(Multi-step shape changes)
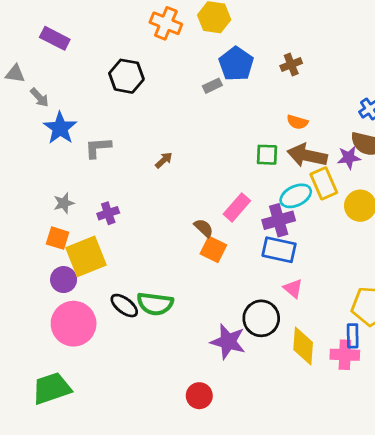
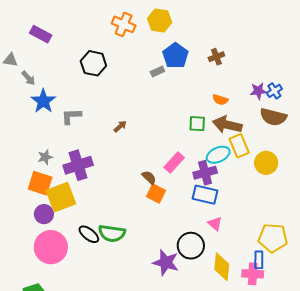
purple star: (349, 158) -> (258, 91), moved
purple cross: (108, 213) -> (78, 165), size x1.8
orange square: (58, 238) -> (40, 183), size x1.4

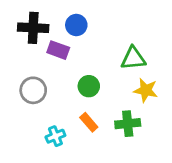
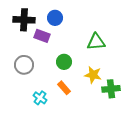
yellow star: (146, 90) -> (93, 75), moved
green cross: (128, 124) -> (111, 89), moved
cyan cross: (55, 136) -> (40, 98), turned -32

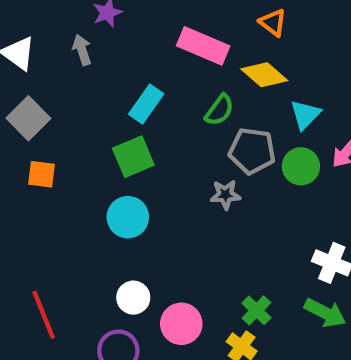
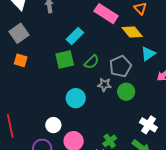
green semicircle: (219, 110) -> (92, 62), moved
gray pentagon: (252, 151) -> (120, 66), turned 30
green circle: (301, 166) -> (126, 92), moved
cyan circle: (128, 217) -> (76, 98), moved

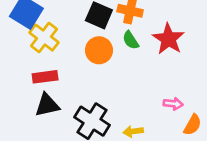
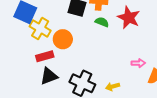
green semicircle: (131, 40) -> (102, 22), turned 152
orange circle: (99, 50) -> (63, 39), moved

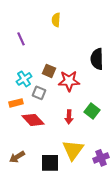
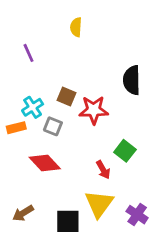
orange rectangle: (16, 103) -> (16, 128), moved
red arrow: (69, 117) -> (103, 170), moved, turned -32
purple cross: (101, 158) -> (137, 215), turned -35

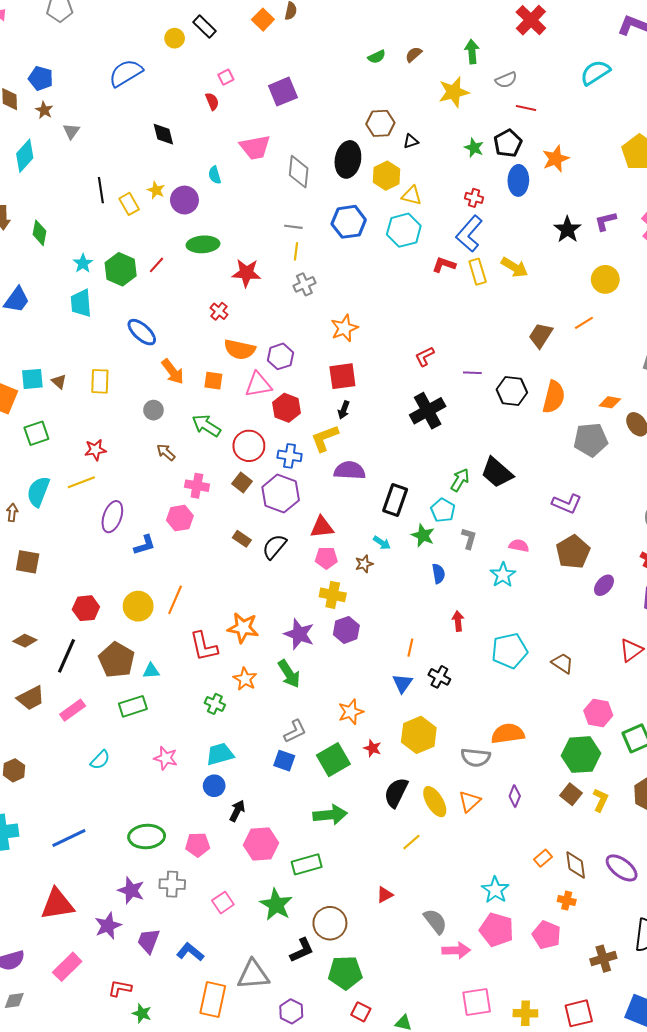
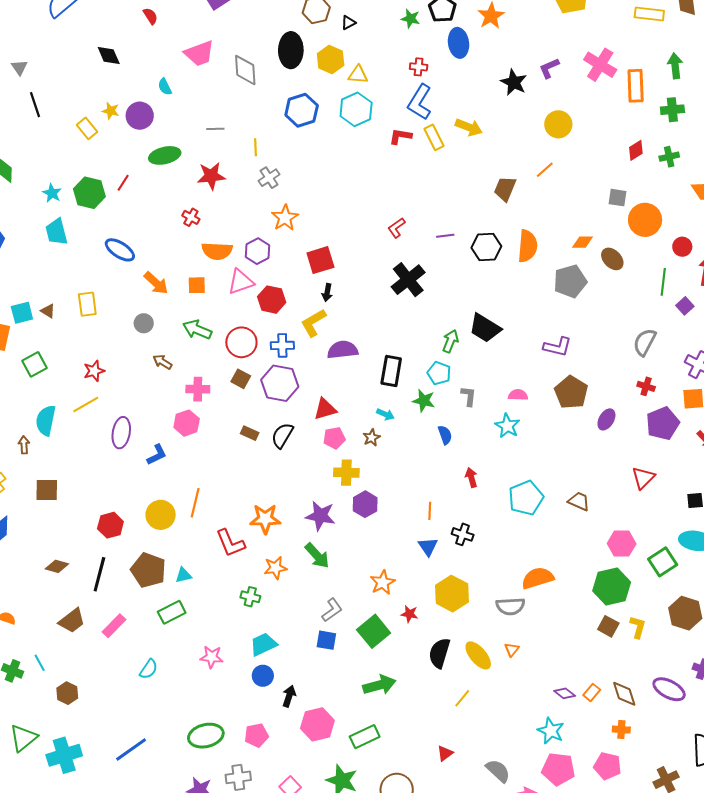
black line: (101, 190) -> (35, 105), moved
gray line: (293, 227) -> (215, 129), moved
orange star: (344, 328) -> (285, 218), moved
orange star: (245, 679) -> (275, 568), turned -30
purple diamond: (515, 796) -> (565, 693), moved, turned -65
orange triangle: (470, 801) -> (512, 650), size x0.7

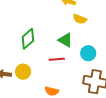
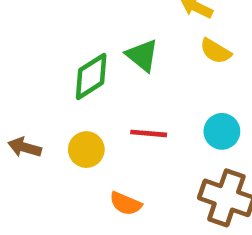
green triangle: (65, 40) -> (142, 55), moved
yellow circle: (23, 72) -> (86, 150), moved

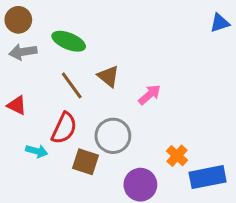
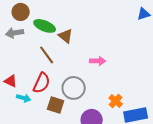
brown circle: (18, 20) -> (21, 12), moved
brown triangle: (108, 76) -> (66, 36), moved
pink arrow: (150, 95) -> (98, 61), turned 42
red triangle: (17, 105) -> (11, 81), moved

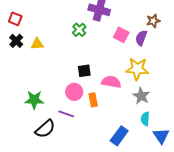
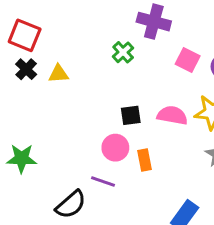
red square: (15, 19) -> (25, 35), size x1.5
pink semicircle: (111, 82) -> (172, 115), moved
green star: (34, 100) -> (22, 158), moved

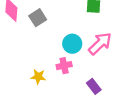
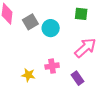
cyan circle: (72, 44) -> (51, 28), moved
purple rectangle: (94, 86) -> (78, 78), moved

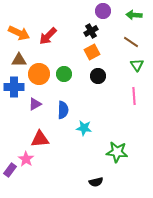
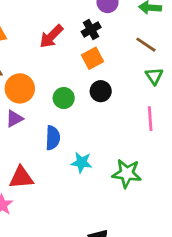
red arrow: (48, 36) -> (51, 36), moved
green circle: (64, 74) -> (64, 98), moved
purple triangle: (35, 104) -> (14, 119), moved
green star: (117, 152) -> (127, 173), moved

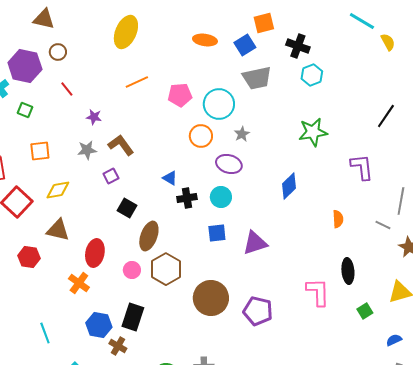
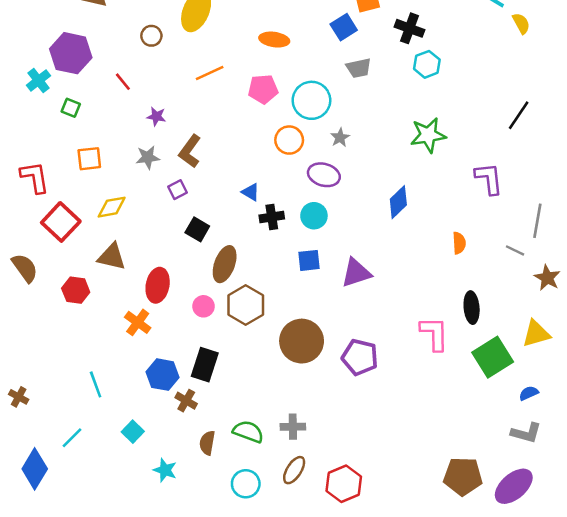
orange ellipse: (205, 40) -> (274, 40), moved
brown circle: (58, 52) -> (151, 36), moved
gray trapezoid: (257, 78) -> (359, 68), size x0.7
brown L-shape: (121, 145) -> (190, 151), turned -108
green square: (365, 311) -> (493, 357), size x2.0

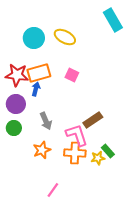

**Description of the task:** The whole of the data above needs retyping exactly, with pictures omitted.

**Response to the exercise:**
purple star: (349, 158) -> (258, 91), moved
purple cross: (108, 213) -> (78, 165), size x1.8
orange square: (58, 238) -> (40, 183), size x1.4

yellow star: (146, 90) -> (93, 75), moved
green cross: (128, 124) -> (111, 89), moved
cyan cross: (55, 136) -> (40, 98), turned -32

green semicircle: (219, 110) -> (92, 62), moved
gray pentagon: (252, 151) -> (120, 66), turned 30
green circle: (301, 166) -> (126, 92), moved
cyan circle: (128, 217) -> (76, 98), moved

green semicircle: (131, 40) -> (102, 22), turned 152
orange circle: (99, 50) -> (63, 39), moved

orange rectangle: (16, 103) -> (16, 128), moved
red arrow: (69, 117) -> (103, 170), moved, turned -32
purple cross: (101, 158) -> (137, 215), turned -35

black line: (101, 190) -> (35, 105), moved
gray line: (293, 227) -> (215, 129), moved
orange star: (344, 328) -> (285, 218), moved
orange star: (245, 679) -> (275, 568), turned -30
purple diamond: (515, 796) -> (565, 693), moved, turned -65
orange triangle: (470, 801) -> (512, 650), size x0.7

green triangle: (65, 40) -> (142, 55), moved
yellow circle: (23, 72) -> (86, 150), moved

brown circle: (18, 20) -> (21, 12), moved
brown triangle: (108, 76) -> (66, 36), moved
pink arrow: (150, 95) -> (98, 61), turned 42
red triangle: (17, 105) -> (11, 81), moved

red square: (15, 19) -> (25, 35), size x1.5
pink semicircle: (111, 82) -> (172, 115), moved
green star: (34, 100) -> (22, 158), moved

cyan circle: (72, 44) -> (51, 28), moved
purple rectangle: (94, 86) -> (78, 78), moved

red arrow: (48, 36) -> (51, 36), moved
green circle: (64, 74) -> (64, 98), moved
purple triangle: (35, 104) -> (14, 119), moved
green star: (117, 152) -> (127, 173), moved

orange ellipse: (205, 40) -> (274, 40), moved
brown circle: (58, 52) -> (151, 36), moved
gray trapezoid: (257, 78) -> (359, 68), size x0.7
brown L-shape: (121, 145) -> (190, 151), turned -108
green square: (365, 311) -> (493, 357), size x2.0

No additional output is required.